--- EXTRACTED INFORMATION Enclosed Below ---
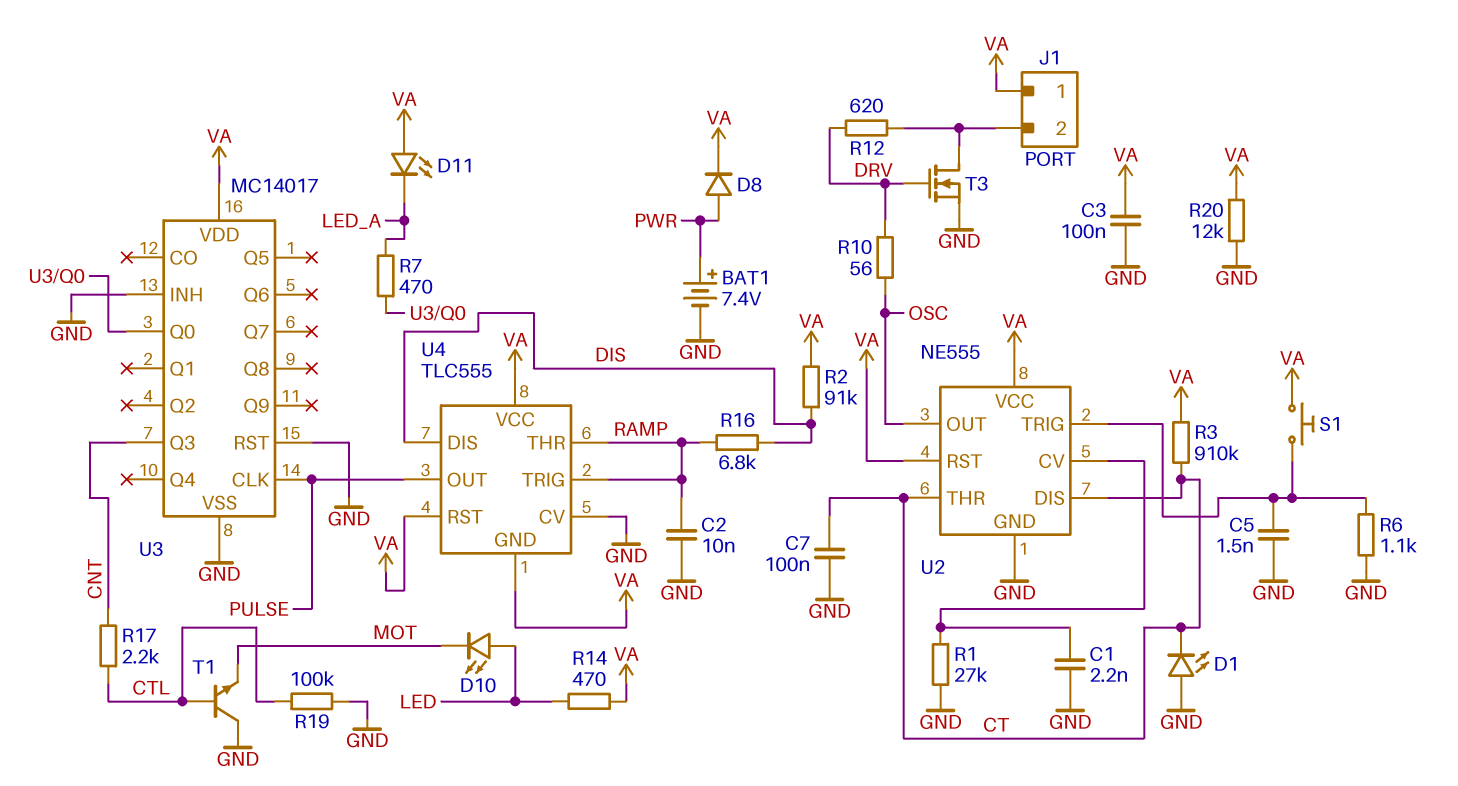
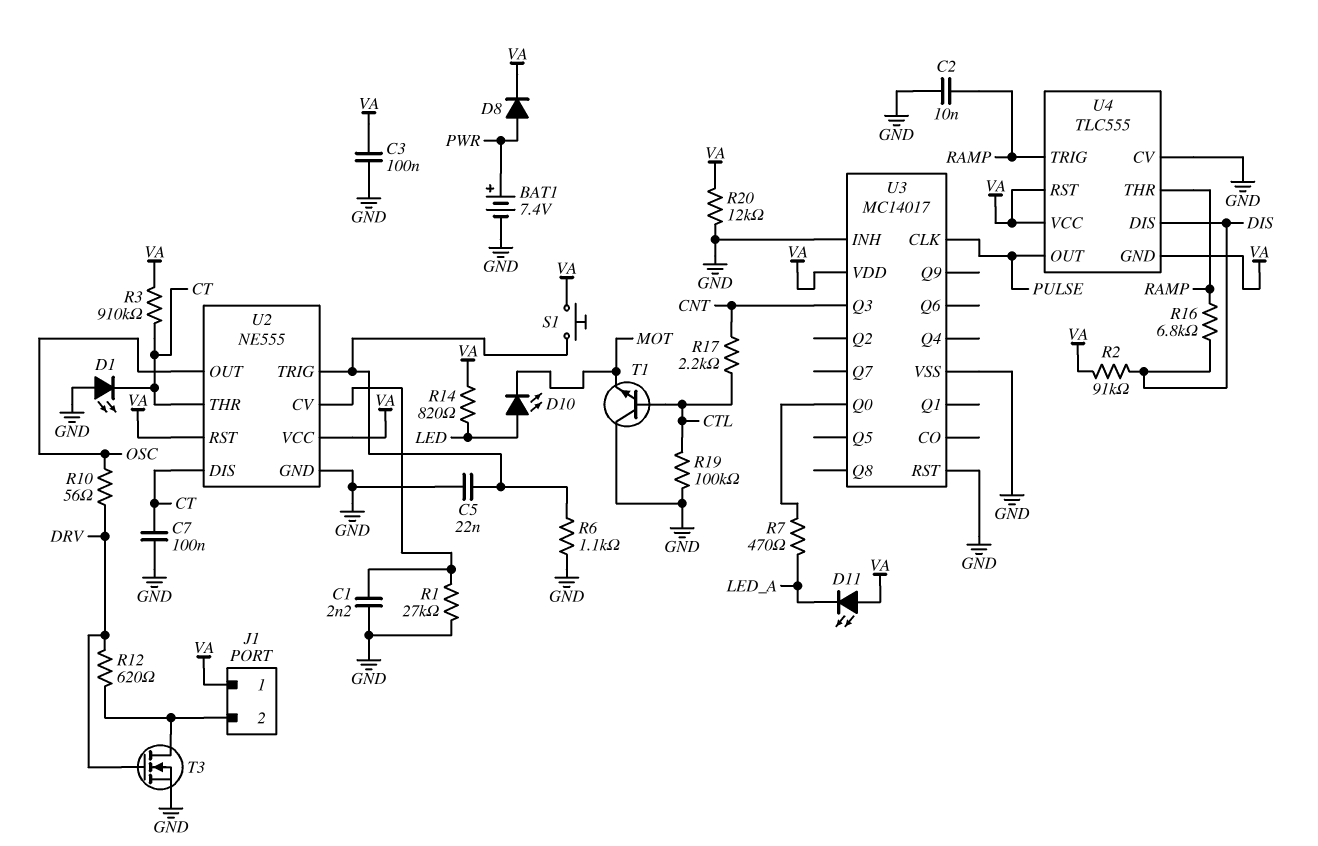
C5: 1.5nF (GND, U2/TRIG) -> 22nF (GND, U2/TRIG)
R14: 470 (LED, VA) -> 820 (LED, VA)

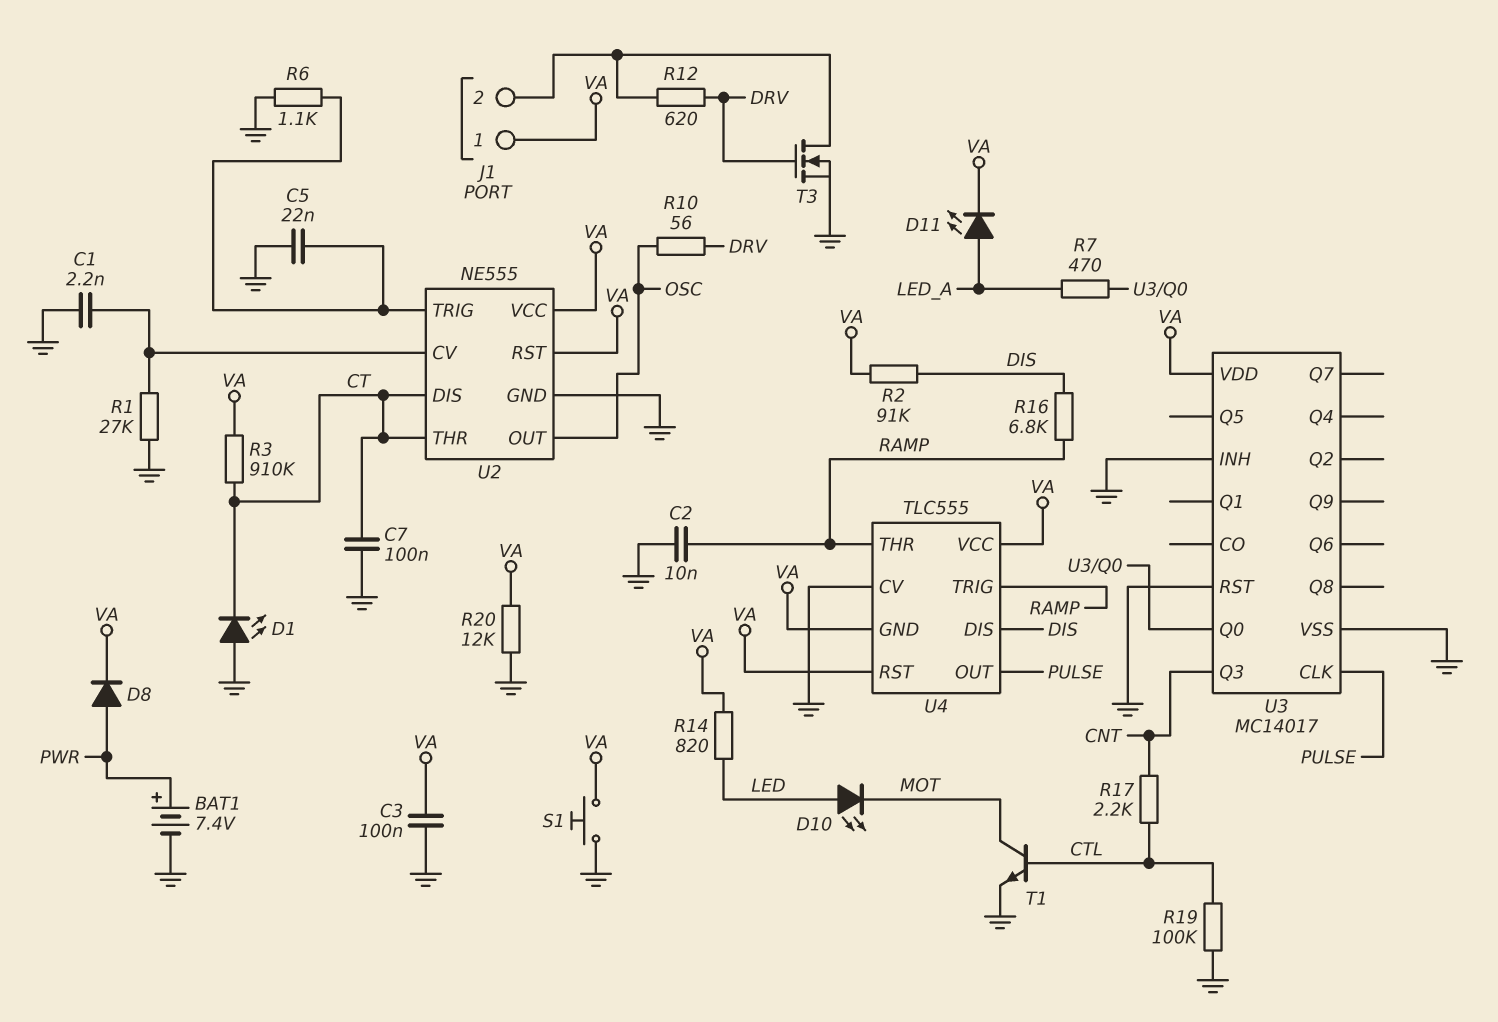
D11: LED (A VA, K LED_A) -> LED (A LED_A, K VA)
S1: button (U2/TRIG, VA) -> button (GND, VA)
T1: NPN (B CTL, C GND, E MOT) -> NPN (B CTL, C MOT, E GND)

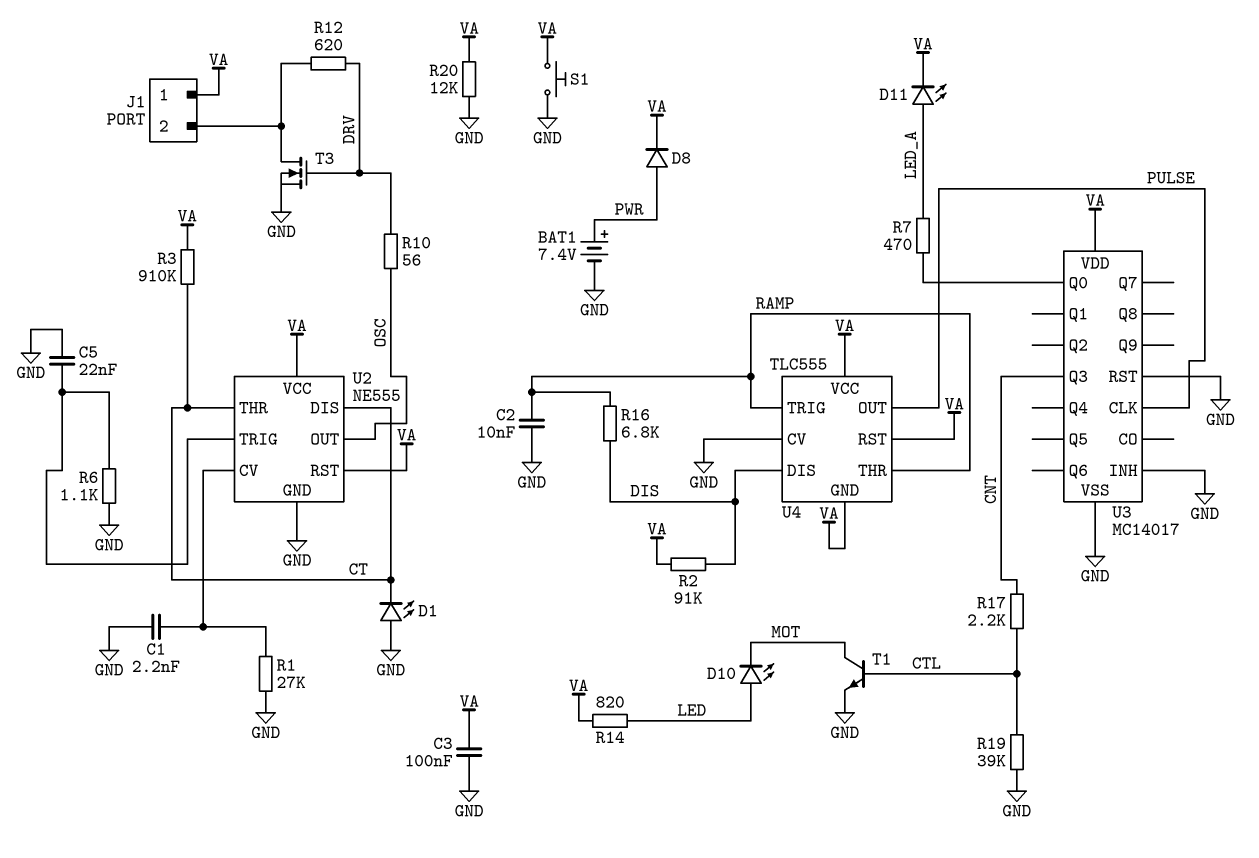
C7: 100nF (CT, GND) -> none
R19: 100k (CTL, GND) -> 39k (CTL, GND)

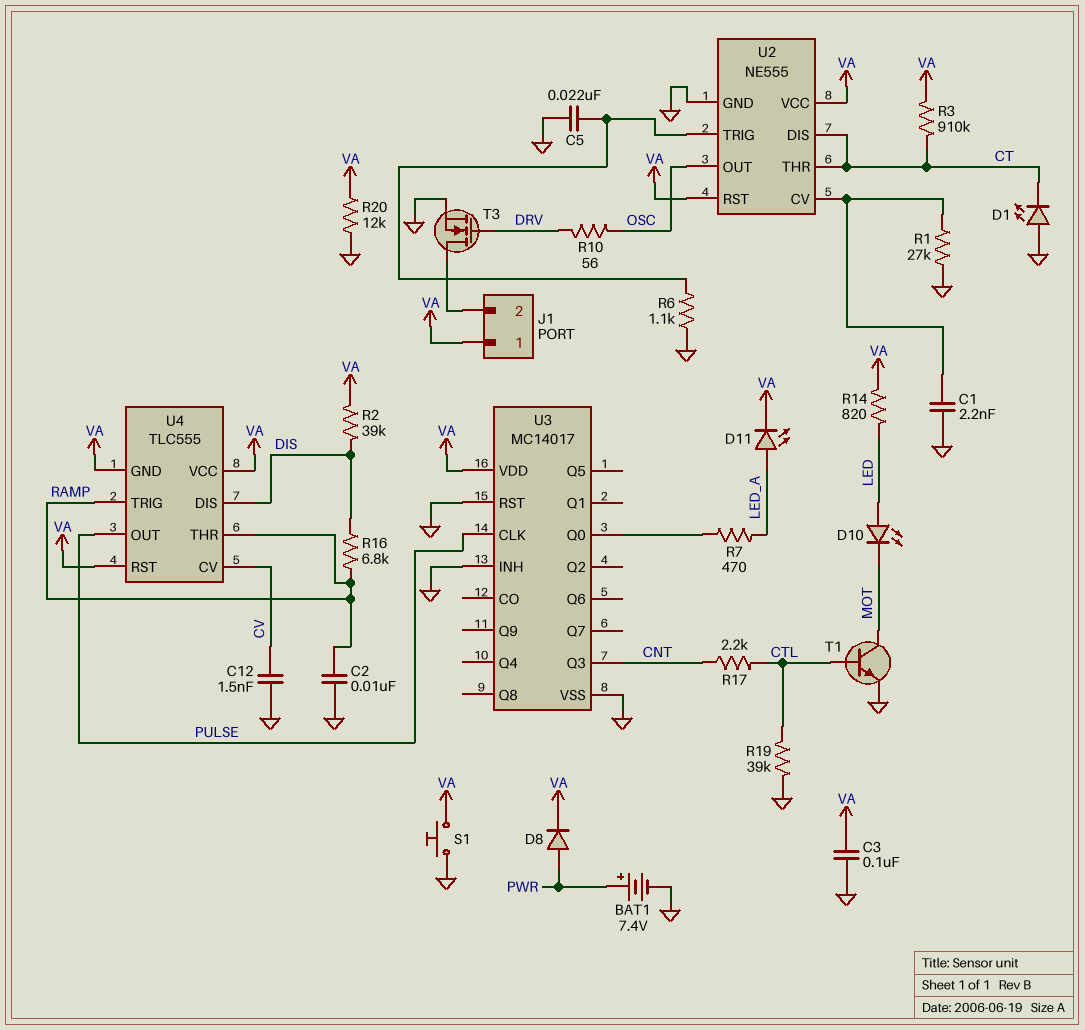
C12: none -> 1.5nF (CV, GND)
R2: 91k (DIS, VA) -> 39k (DIS, VA)
R12: 620 (DRV, J1/2) -> none
U4 pin CV: GND -> CV

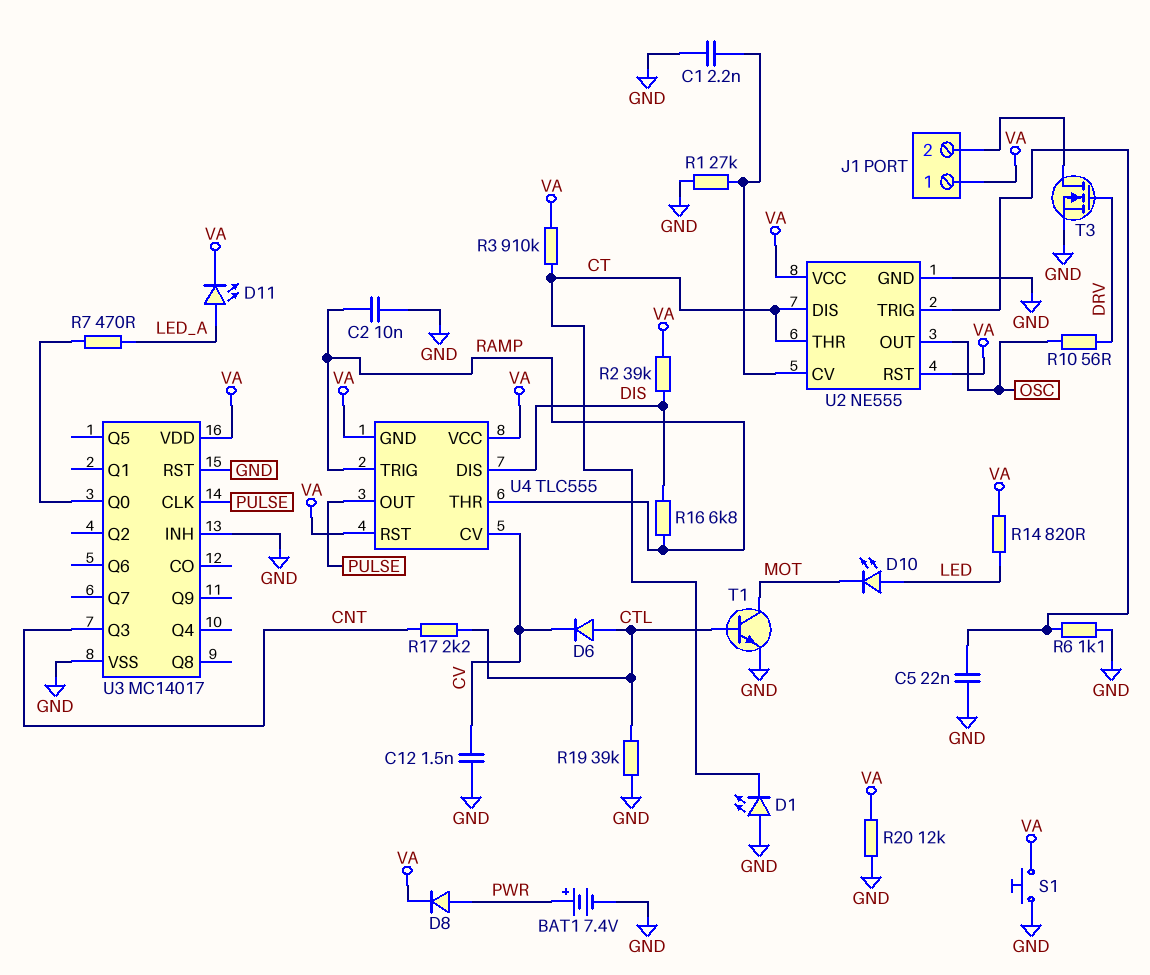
C3: 100nF (GND, VA) -> none
D6: none -> diode (A CTL, K CV)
--- End of Enclosed EXTRACTED INFORMATION ---
Your task is to count the lines of the records that contain "none". Answer with only that number.

EXERCISE OUTPUT:
5